Copy each line of the records below that mentions the word "down".

RECORDS SUPPLIED Start Marker

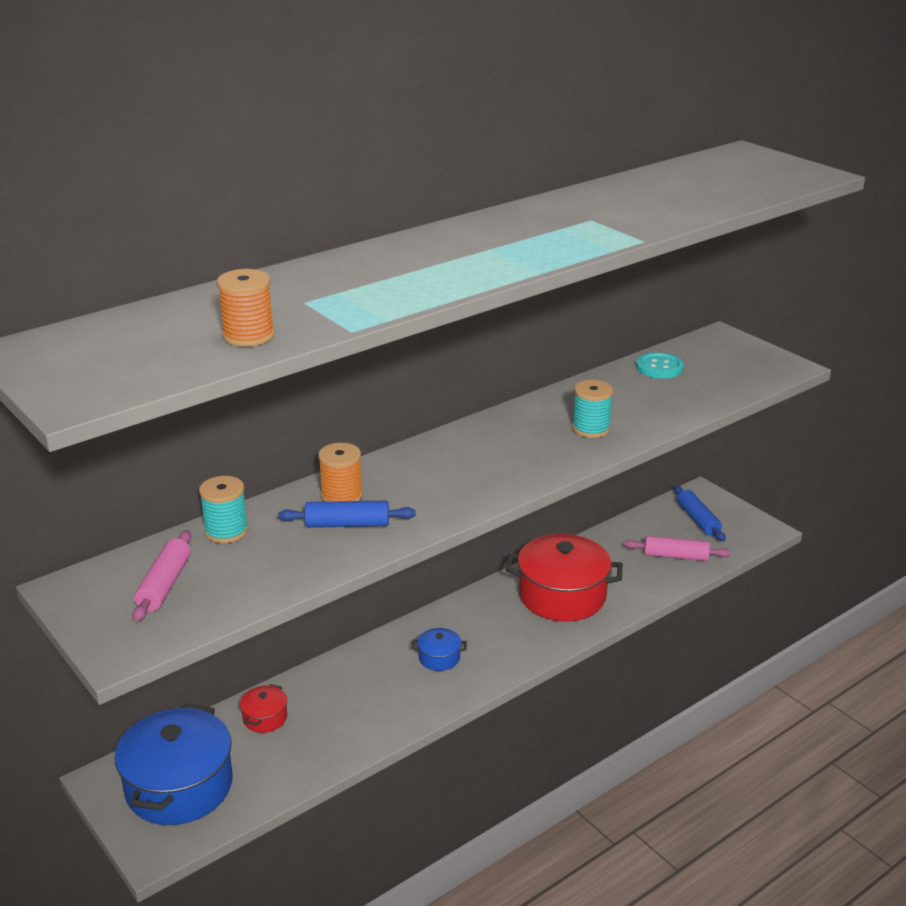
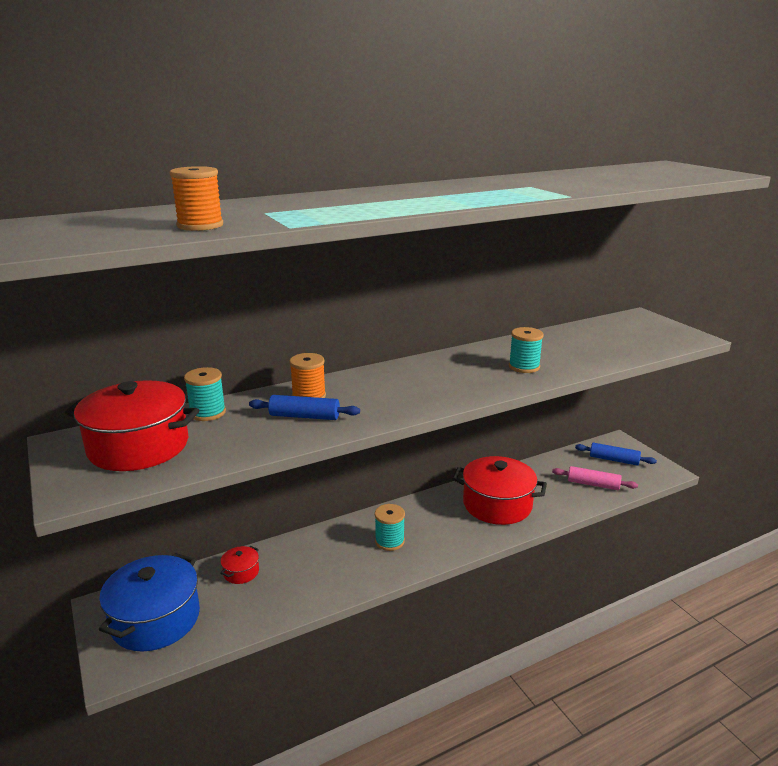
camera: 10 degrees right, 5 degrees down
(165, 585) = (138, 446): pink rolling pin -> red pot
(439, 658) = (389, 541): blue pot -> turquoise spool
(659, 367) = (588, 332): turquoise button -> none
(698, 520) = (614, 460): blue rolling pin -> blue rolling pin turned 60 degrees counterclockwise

RECORDS SUPPLIED End Marker
RECORDS SUPPLIED Start Marker

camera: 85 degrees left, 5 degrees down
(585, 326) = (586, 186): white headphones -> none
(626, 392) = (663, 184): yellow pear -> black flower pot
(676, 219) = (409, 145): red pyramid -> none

RECORDS SUPPLIED End Marker

_RESPONSE TO THE TASK:_
camera: 10 degrees right, 5 degrees down
camera: 85 degrees left, 5 degrees down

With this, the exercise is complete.